— Begin —

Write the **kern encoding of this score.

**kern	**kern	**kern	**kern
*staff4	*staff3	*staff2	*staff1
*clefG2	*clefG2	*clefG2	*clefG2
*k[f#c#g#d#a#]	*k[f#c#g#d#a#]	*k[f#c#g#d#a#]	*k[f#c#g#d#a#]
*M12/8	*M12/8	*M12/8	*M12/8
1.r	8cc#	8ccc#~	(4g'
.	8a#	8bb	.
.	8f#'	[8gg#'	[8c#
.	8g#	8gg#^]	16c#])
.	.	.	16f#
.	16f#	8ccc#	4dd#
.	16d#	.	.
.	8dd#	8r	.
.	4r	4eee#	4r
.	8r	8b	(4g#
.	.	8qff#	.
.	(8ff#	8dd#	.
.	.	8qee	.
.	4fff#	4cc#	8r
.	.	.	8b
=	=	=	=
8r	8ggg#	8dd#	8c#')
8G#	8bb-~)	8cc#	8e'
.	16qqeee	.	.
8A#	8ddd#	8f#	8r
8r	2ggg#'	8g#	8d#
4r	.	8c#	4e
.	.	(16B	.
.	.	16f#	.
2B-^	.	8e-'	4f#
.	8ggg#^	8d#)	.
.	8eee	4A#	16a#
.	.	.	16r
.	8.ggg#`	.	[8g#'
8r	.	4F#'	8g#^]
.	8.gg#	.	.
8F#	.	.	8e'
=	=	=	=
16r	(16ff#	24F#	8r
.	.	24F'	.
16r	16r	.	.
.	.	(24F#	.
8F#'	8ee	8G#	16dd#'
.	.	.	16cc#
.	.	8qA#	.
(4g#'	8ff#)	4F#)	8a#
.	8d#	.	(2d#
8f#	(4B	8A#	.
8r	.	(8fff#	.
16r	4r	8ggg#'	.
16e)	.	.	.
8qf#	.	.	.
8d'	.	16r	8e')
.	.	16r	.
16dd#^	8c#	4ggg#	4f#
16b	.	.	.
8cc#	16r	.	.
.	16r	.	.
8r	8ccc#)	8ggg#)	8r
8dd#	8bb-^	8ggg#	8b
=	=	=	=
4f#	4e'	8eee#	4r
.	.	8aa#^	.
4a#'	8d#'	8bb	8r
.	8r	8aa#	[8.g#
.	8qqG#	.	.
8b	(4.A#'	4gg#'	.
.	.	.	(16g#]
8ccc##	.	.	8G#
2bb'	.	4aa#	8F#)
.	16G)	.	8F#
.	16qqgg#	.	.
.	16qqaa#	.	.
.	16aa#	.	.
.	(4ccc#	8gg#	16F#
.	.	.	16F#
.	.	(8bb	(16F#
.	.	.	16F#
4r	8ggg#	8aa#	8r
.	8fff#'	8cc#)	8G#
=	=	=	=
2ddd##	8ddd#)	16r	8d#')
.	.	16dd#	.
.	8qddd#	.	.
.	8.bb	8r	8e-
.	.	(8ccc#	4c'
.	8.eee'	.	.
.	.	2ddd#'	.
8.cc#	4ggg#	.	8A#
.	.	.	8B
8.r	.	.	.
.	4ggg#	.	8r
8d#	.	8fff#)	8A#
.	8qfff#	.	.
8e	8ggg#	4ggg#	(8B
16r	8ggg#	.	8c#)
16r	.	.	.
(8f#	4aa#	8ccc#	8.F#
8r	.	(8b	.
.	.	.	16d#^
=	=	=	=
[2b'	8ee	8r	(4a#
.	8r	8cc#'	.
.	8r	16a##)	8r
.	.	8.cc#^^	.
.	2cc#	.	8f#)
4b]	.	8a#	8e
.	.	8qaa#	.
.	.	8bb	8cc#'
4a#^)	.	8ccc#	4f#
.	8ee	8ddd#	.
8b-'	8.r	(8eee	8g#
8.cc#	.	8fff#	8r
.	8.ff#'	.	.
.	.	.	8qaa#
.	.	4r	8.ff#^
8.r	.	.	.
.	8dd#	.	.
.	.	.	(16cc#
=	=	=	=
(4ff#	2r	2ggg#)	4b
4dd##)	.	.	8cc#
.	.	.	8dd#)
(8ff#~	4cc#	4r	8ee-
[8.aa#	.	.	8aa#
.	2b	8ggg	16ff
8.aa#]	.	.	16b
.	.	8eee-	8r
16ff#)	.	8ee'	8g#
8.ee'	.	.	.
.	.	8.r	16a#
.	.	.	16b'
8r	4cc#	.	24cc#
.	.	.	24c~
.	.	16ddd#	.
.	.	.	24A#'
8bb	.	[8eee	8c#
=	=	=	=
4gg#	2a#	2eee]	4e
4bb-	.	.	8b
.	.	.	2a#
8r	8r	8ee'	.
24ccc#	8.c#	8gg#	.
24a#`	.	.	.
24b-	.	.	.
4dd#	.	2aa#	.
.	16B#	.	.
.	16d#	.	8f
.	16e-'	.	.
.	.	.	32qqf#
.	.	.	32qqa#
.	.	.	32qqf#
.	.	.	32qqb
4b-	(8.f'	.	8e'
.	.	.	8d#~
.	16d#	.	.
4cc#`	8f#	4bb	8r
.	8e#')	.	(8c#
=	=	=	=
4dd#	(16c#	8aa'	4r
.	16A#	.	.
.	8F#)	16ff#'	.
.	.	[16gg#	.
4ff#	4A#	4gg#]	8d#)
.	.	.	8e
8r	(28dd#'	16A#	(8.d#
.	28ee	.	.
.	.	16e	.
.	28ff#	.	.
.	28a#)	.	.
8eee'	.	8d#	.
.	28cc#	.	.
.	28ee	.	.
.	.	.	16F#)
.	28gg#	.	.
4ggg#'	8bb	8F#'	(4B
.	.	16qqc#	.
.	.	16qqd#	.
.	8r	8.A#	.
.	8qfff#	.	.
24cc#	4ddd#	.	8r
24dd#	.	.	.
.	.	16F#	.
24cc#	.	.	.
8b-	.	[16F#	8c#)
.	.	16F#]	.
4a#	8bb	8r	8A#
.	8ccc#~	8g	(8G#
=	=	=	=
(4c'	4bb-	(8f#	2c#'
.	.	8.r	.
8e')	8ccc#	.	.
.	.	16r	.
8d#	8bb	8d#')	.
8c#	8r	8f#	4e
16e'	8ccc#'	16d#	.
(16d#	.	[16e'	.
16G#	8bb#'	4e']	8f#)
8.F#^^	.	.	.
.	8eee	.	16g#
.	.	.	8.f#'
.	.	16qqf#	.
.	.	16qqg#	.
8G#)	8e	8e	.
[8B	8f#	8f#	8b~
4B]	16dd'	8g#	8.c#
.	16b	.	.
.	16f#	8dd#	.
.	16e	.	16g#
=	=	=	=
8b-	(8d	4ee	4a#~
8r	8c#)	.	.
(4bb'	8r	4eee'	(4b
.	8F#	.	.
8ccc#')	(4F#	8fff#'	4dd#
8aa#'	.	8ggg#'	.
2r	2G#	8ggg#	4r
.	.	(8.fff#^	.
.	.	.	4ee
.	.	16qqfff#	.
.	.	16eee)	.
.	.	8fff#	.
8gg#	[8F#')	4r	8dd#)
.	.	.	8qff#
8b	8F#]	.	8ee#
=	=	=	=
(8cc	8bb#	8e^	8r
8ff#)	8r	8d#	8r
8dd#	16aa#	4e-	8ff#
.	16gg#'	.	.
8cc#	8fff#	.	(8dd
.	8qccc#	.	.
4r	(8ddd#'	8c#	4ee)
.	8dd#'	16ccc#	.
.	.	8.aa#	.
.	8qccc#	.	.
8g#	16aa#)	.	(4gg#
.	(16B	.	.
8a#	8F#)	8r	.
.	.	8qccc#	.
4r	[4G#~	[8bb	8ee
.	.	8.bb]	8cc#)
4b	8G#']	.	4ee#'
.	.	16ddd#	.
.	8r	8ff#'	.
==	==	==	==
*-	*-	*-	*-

— End —

__Given request__
Find each line in the records above that contains the string "kern" and copy it. Case counts.

__Result of this task__
Write the **kern encoding of this score.
**kern	**kern	**kern	**kern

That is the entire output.